§ GOAL OF THE EXERCISE
An exact restatement of the data is required, with the images omitted.

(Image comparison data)
● ● ● ● ●

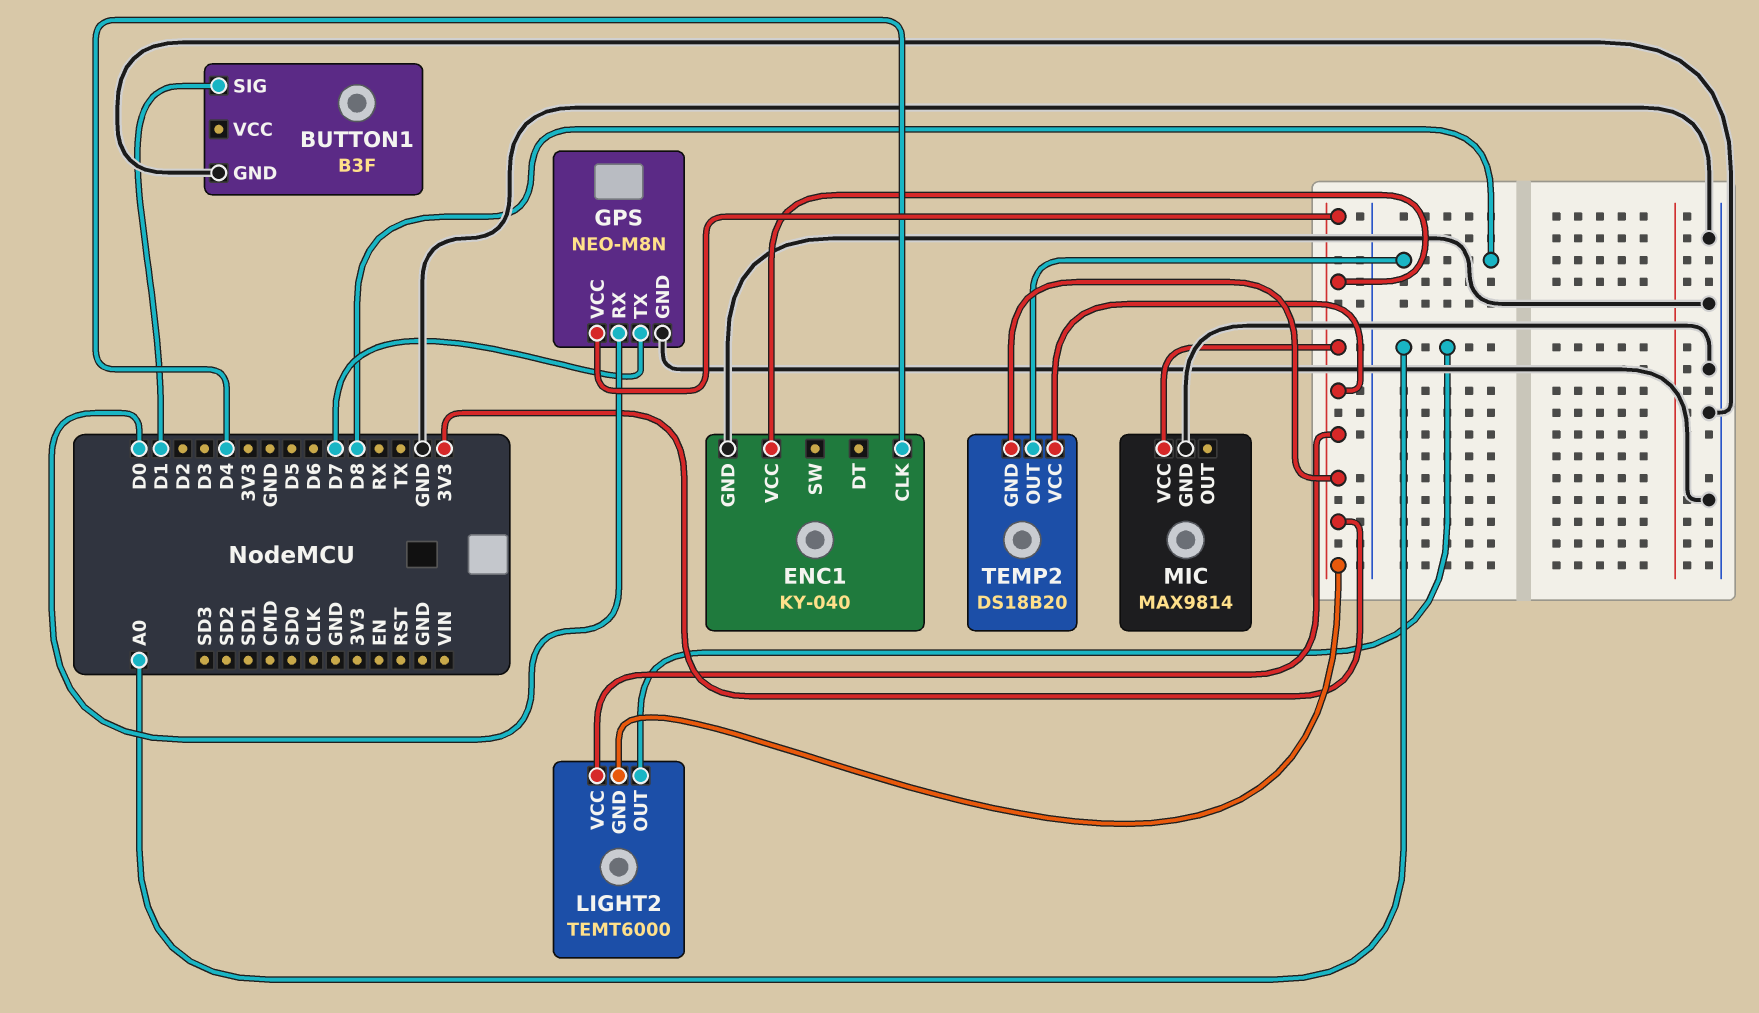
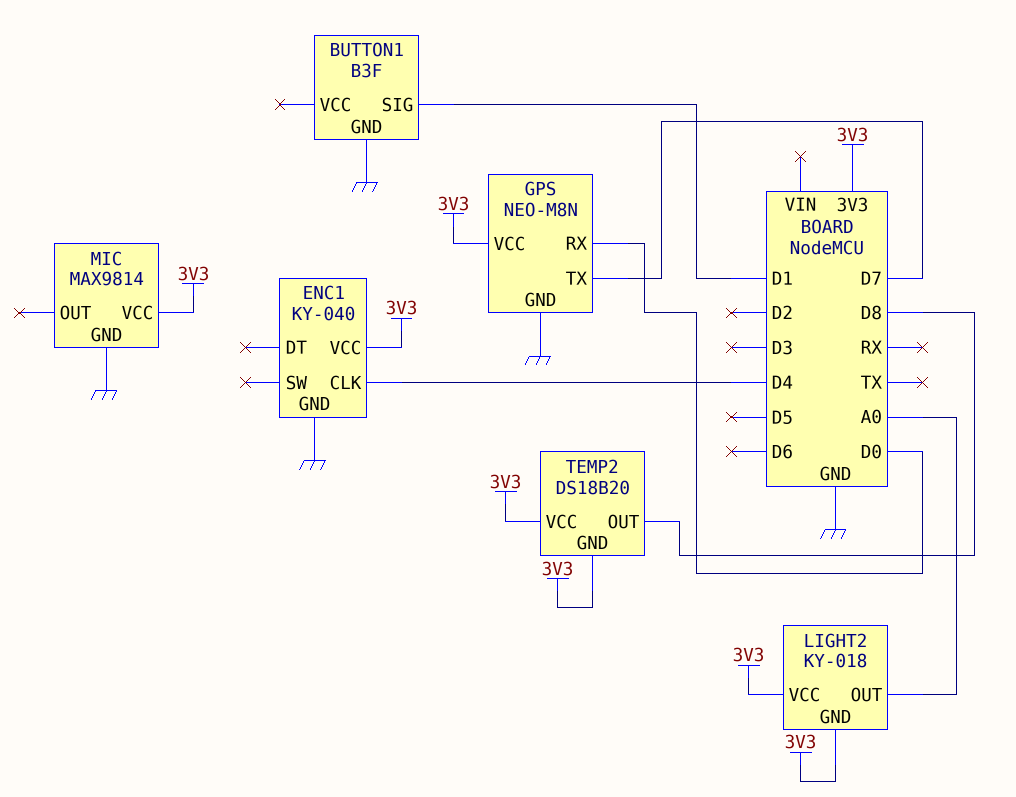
LIGHT2: TEMT6000 -> KY-018

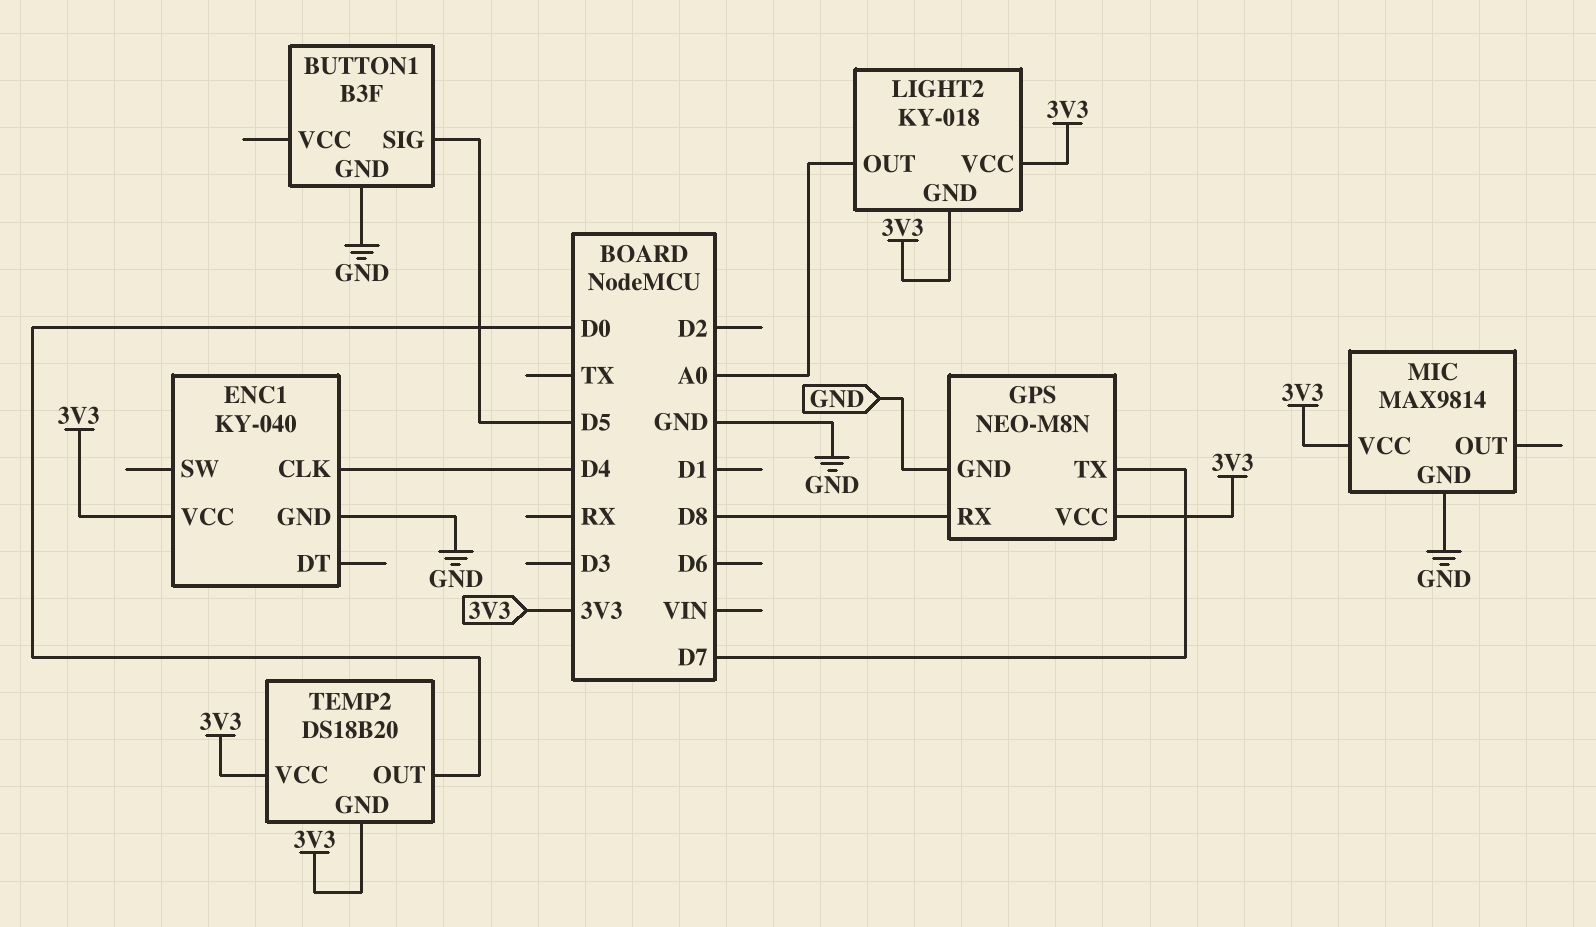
BUTTON1 pin SIG: D1 -> D5
GPS pin RX: D0 -> D8
TEMP2 pin OUT: D8 -> D0

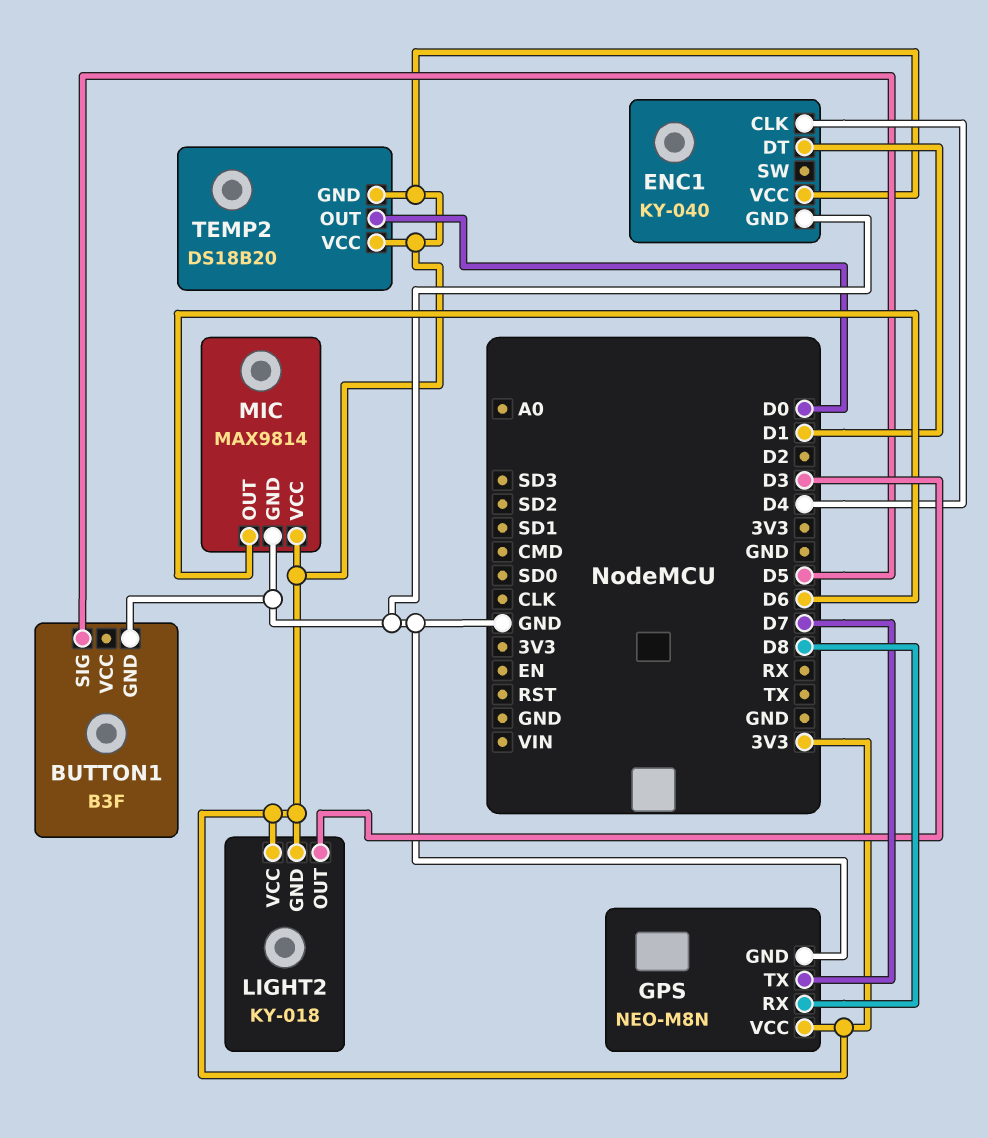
ENC1 pin DT: none -> D1
LIGHT2 pin OUT: A0 -> D3
MIC pin OUT: none -> D6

● ● ● ● ●

§ EXERCISE ANSWER
LIGHT2: TEMT6000 -> KY-018

BUTTON1 pin SIG: D1 -> D5
GPS pin RX: D0 -> D8
TEMP2 pin OUT: D8 -> D0

ENC1 pin DT: none -> D1
LIGHT2 pin OUT: A0 -> D3
MIC pin OUT: none -> D6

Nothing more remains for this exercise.